=== What the task asks ===
Your output must be the line containing "Q3: NMOS (G" followed by every later line in the entries below, all copied exactly.

Before-and-after change data
Segment Open

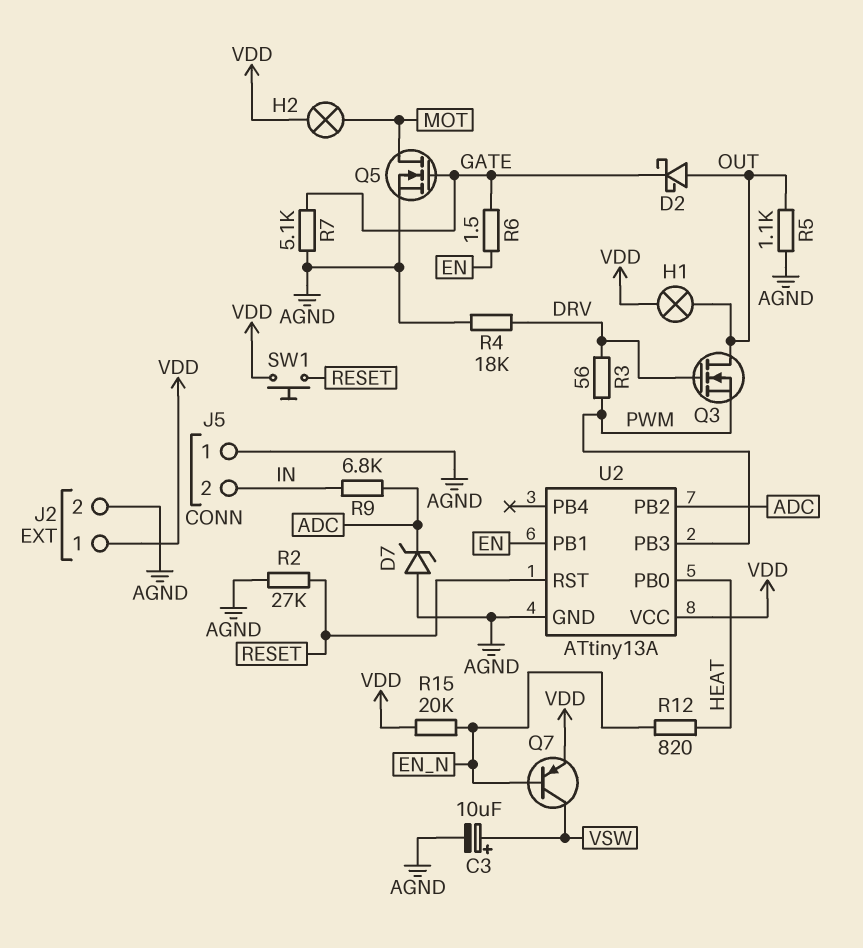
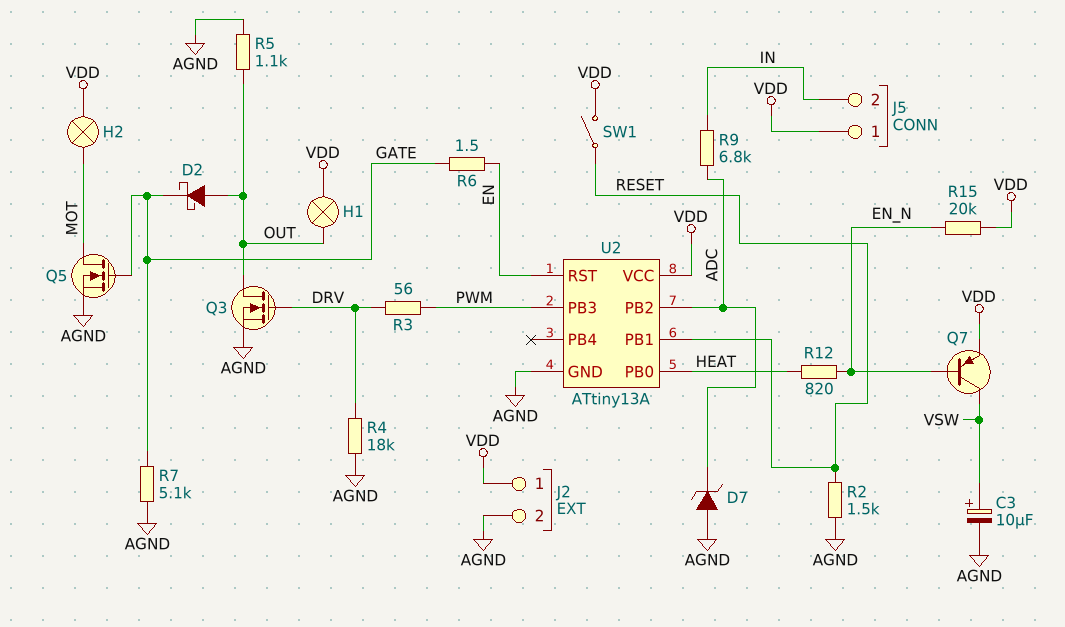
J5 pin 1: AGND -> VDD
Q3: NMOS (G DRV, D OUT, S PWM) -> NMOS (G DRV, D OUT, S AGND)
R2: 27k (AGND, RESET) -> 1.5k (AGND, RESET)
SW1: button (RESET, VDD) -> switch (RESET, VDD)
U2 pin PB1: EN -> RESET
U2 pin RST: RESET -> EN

Segment Closed

=== Exercise output ===
Q3: NMOS (G DRV, D OUT, S PWM) -> NMOS (G DRV, D OUT, S AGND)
R2: 27k (AGND, RESET) -> 1.5k (AGND, RESET)
SW1: button (RESET, VDD) -> switch (RESET, VDD)
U2 pin PB1: EN -> RESET
U2 pin RST: RESET -> EN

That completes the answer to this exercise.